-------- Dataset entries --------
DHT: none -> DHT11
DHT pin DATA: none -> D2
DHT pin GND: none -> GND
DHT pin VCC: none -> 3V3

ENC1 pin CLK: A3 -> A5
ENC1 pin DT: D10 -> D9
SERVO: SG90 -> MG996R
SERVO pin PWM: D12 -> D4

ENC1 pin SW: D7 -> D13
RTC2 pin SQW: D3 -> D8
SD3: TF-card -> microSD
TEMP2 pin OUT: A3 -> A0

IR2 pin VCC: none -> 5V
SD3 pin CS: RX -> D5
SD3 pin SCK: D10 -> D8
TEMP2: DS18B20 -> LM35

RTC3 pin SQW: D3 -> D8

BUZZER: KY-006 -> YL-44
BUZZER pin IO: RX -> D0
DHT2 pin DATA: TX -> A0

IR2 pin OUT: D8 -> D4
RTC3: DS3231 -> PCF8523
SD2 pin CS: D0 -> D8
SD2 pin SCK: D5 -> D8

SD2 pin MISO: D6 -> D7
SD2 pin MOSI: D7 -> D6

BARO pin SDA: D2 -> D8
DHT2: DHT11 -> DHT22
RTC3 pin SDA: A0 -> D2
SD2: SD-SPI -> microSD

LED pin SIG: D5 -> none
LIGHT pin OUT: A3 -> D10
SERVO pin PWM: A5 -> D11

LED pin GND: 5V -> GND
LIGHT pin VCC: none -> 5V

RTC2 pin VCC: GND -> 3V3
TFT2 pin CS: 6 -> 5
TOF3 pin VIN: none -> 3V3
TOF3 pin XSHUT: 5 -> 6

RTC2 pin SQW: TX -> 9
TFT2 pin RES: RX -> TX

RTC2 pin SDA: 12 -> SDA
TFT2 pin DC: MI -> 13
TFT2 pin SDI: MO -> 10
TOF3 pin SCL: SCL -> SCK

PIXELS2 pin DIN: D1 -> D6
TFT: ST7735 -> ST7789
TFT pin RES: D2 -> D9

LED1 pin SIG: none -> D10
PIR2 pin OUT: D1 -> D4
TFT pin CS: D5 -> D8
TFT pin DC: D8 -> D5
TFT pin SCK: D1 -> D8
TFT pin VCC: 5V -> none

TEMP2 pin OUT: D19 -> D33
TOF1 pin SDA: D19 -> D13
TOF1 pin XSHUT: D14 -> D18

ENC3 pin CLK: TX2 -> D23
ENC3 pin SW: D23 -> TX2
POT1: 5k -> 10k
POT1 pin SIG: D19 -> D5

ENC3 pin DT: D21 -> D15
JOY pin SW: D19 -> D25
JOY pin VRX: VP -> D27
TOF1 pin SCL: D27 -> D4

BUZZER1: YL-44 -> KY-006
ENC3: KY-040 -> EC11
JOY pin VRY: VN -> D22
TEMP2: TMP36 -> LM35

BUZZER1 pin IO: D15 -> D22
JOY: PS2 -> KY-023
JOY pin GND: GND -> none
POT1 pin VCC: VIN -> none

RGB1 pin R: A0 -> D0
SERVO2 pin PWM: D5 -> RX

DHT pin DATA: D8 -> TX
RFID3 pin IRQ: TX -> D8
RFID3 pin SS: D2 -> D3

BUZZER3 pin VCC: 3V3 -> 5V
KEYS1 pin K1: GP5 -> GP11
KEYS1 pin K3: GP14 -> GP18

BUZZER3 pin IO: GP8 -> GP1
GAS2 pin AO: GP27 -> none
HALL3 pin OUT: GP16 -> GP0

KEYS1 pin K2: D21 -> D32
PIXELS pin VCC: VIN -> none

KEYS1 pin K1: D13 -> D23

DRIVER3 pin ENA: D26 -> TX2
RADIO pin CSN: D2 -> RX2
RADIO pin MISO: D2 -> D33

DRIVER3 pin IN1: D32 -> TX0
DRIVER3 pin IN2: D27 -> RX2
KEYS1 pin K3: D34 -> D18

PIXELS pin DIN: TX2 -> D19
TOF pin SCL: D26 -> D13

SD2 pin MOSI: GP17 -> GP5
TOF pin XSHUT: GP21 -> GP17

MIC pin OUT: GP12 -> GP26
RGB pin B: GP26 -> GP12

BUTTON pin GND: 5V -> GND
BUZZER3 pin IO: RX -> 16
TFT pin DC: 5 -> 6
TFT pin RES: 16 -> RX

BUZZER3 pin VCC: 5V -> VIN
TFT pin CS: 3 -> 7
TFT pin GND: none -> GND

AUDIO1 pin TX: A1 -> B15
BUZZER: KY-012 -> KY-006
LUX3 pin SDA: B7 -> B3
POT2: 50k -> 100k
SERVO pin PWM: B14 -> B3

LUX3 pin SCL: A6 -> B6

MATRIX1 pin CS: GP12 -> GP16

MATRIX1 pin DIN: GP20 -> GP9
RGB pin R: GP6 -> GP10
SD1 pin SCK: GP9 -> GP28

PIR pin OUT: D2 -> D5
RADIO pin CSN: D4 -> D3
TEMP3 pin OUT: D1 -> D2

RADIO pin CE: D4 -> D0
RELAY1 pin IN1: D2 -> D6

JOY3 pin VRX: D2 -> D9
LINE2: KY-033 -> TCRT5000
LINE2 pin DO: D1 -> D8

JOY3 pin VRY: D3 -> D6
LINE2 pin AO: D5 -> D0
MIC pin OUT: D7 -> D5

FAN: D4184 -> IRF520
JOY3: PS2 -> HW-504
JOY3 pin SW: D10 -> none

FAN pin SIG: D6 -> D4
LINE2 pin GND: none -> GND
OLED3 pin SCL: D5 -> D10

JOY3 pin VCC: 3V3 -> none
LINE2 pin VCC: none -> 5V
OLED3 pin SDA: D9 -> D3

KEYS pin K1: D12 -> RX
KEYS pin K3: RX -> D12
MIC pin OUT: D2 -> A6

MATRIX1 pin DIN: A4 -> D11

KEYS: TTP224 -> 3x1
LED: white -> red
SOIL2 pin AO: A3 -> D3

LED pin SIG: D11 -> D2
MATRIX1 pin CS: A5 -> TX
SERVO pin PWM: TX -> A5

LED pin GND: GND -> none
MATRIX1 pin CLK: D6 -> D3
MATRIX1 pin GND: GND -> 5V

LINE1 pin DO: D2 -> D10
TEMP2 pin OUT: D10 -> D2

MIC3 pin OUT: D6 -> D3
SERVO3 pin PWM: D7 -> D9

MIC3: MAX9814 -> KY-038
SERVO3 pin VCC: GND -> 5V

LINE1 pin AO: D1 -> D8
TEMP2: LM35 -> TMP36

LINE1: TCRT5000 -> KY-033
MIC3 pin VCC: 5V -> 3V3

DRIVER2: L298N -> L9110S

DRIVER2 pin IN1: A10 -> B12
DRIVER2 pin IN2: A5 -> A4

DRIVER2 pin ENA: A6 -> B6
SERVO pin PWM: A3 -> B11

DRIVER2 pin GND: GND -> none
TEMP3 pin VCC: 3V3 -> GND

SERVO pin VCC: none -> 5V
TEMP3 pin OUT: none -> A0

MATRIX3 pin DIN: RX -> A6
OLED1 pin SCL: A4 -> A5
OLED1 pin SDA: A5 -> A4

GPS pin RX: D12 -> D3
--------
▸ **Task description**
Of the lines in the data, report each one containing the string "MOSI".

▸ **Exercise response**
SD2 pin MOSI: D7 -> D6
SD2 pin MOSI: GP17 -> GP5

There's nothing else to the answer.